▶ [Given problem]: Can you output every line of the material below as a numbered list, skipping blank lines and leaving out the pictures?

(Data records)
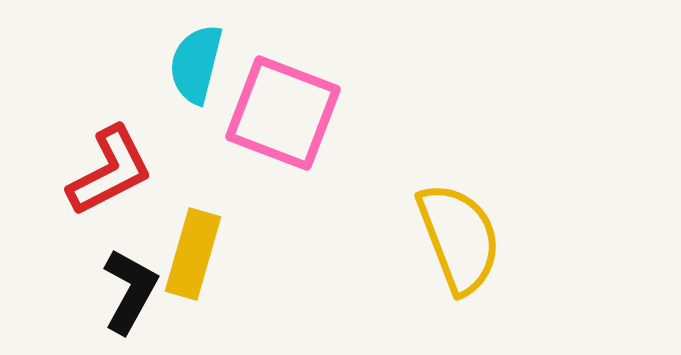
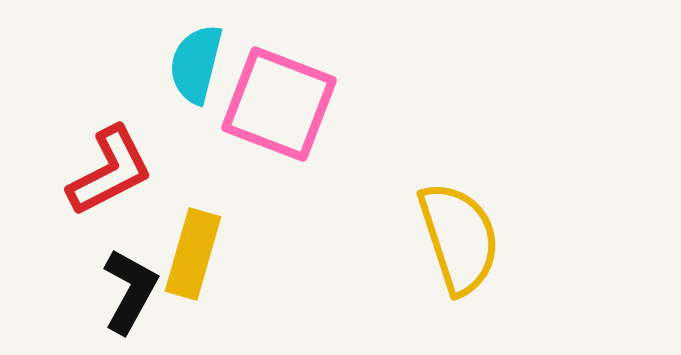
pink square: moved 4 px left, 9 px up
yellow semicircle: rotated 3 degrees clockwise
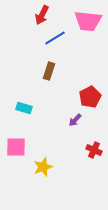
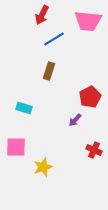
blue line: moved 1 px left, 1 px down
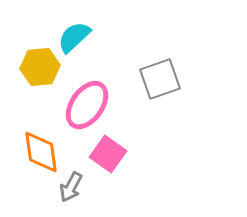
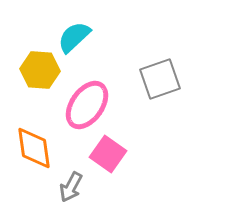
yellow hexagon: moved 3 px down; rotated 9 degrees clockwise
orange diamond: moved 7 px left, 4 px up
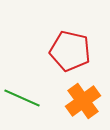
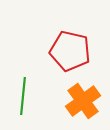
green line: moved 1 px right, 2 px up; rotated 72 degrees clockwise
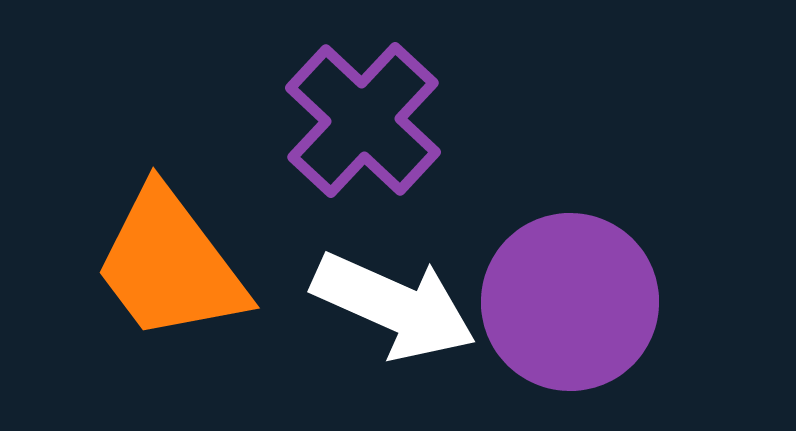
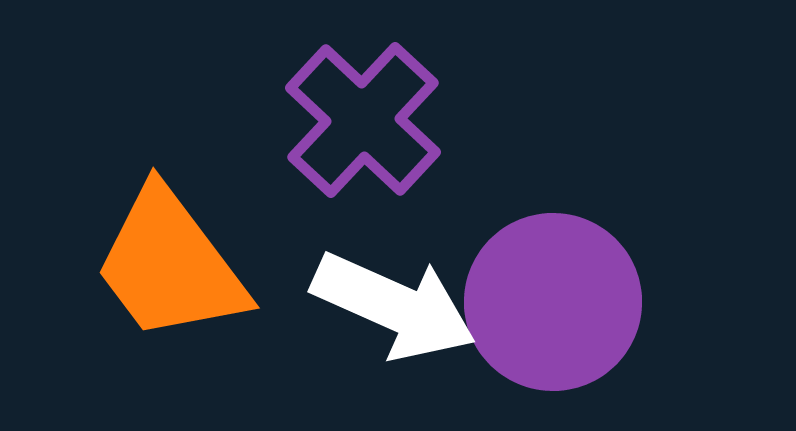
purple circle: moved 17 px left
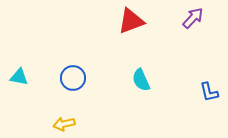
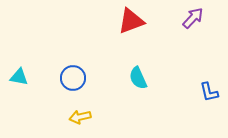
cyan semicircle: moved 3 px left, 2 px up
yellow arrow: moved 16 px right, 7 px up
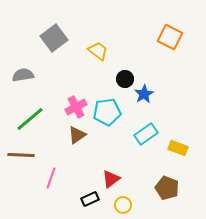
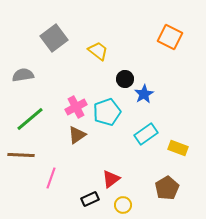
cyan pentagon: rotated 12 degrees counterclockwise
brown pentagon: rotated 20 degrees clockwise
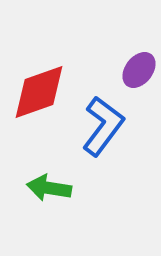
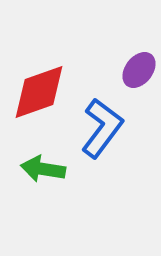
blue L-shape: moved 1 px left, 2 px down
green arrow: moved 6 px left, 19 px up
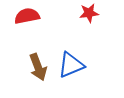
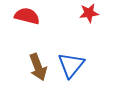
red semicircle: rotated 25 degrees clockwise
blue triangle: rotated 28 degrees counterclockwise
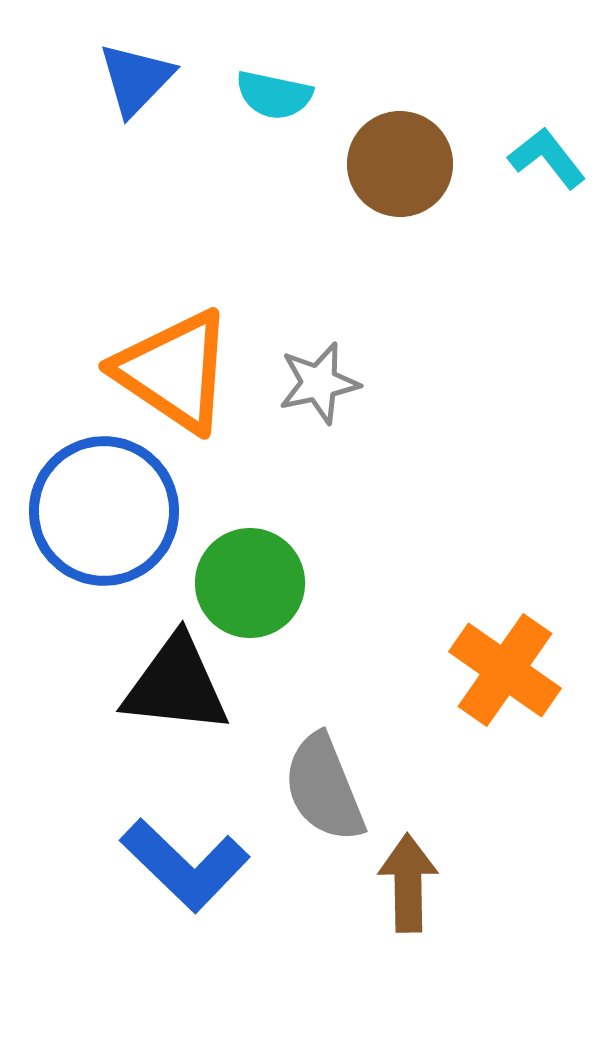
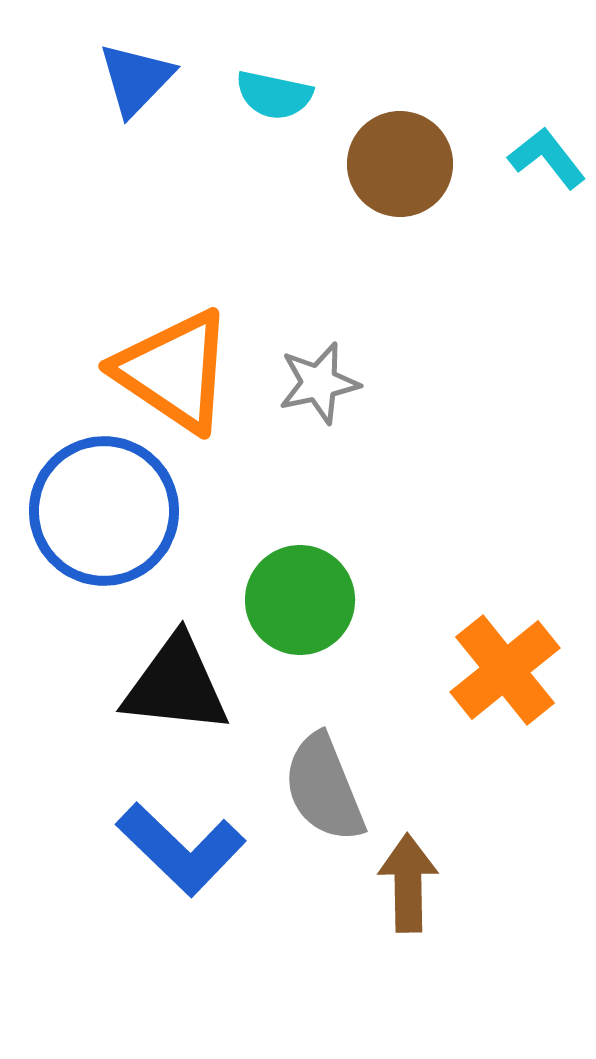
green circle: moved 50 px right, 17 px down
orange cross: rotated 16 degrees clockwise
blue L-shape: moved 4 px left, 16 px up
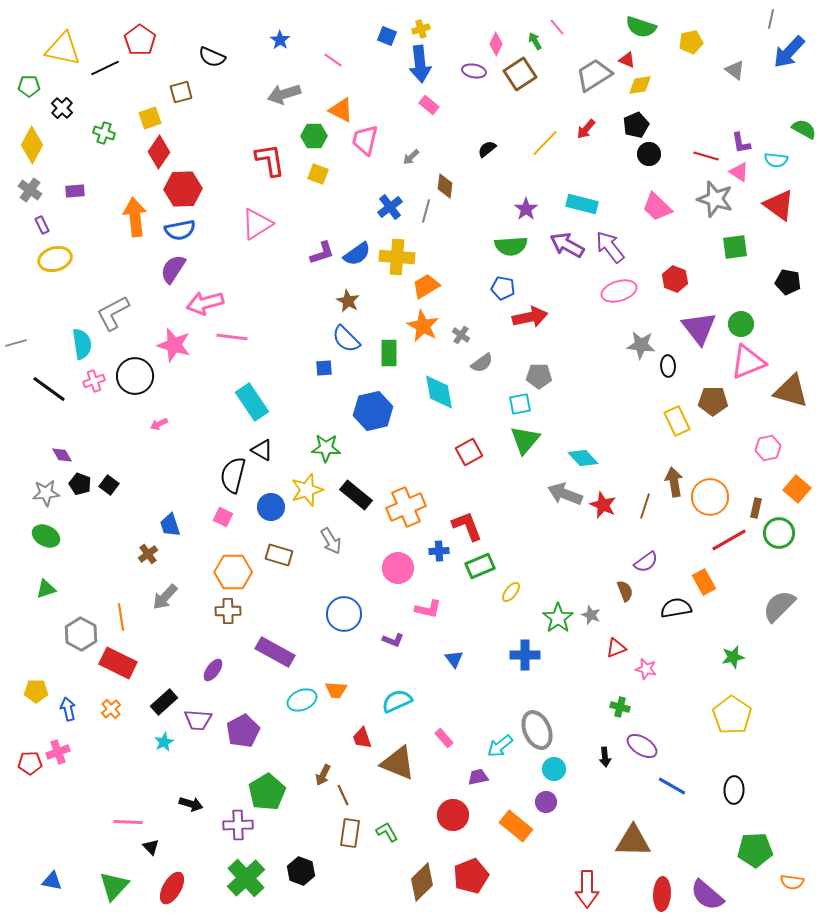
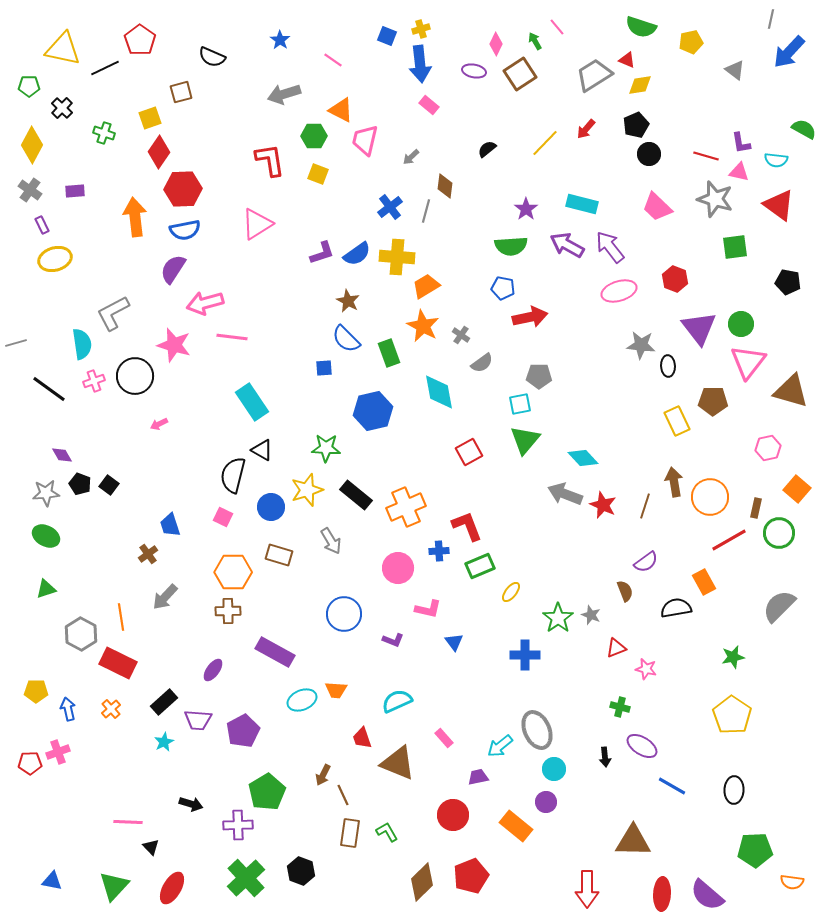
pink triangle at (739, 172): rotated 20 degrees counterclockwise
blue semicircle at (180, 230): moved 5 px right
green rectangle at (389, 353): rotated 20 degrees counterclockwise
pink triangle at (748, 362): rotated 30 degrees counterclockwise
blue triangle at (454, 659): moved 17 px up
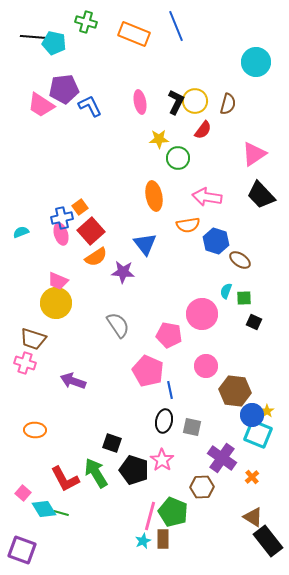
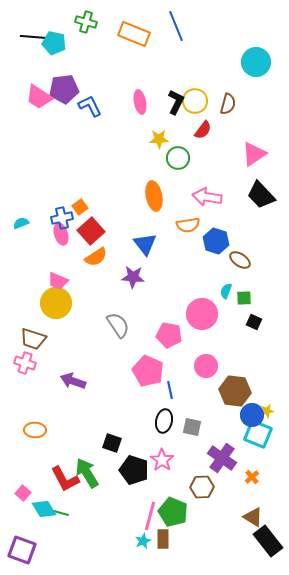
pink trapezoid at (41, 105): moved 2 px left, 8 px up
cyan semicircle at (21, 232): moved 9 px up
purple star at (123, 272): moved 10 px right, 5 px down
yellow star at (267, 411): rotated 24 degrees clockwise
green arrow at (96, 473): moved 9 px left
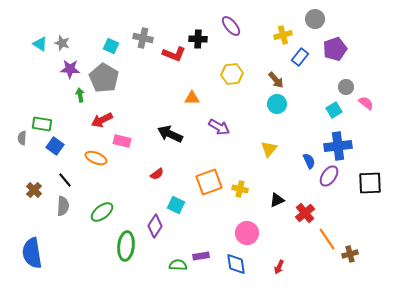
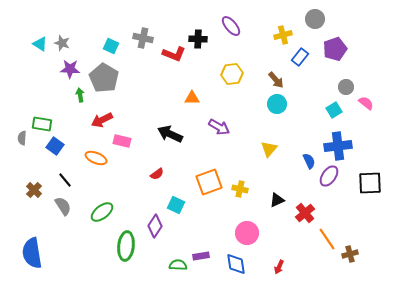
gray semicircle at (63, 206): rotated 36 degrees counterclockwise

▶ [The output]:
1. pink square: moved 4 px left, 9 px up
2. yellow semicircle: rotated 3 degrees clockwise
3. blue line: moved 1 px left, 1 px down
4. yellow hexagon: moved 3 px down; rotated 9 degrees clockwise
5. orange diamond: moved 7 px left, 4 px up
6. green line: moved 1 px right, 2 px up; rotated 72 degrees clockwise
7. purple circle: moved 17 px left
8. cyan semicircle: moved 3 px left, 2 px up
9. yellow arrow: moved 16 px right, 7 px up
10. cyan pentagon: rotated 12 degrees counterclockwise
11. brown pentagon: rotated 20 degrees clockwise
12. blue L-shape: moved 1 px left, 2 px down
13. green arrow: moved 6 px left, 19 px up
14. red semicircle: rotated 25 degrees clockwise
15. blue triangle: rotated 28 degrees counterclockwise
16. green circle: moved 50 px right, 17 px down
17. orange cross: rotated 16 degrees clockwise
18. blue L-shape: moved 4 px left, 16 px up
19. pink triangle at (739, 172): rotated 20 degrees counterclockwise
20. blue semicircle at (180, 230): moved 5 px right
21. green rectangle at (389, 353): rotated 20 degrees counterclockwise
22. pink triangle at (748, 362): rotated 30 degrees counterclockwise
23. blue triangle at (454, 659): moved 17 px up
24. pink trapezoid at (41, 105): moved 2 px left, 8 px up
25. cyan semicircle at (21, 232): moved 9 px up
26. purple star at (123, 272): moved 10 px right, 5 px down
27. yellow star at (267, 411): rotated 24 degrees clockwise
28. green arrow at (96, 473): moved 9 px left
29. gray semicircle at (63, 206): rotated 36 degrees counterclockwise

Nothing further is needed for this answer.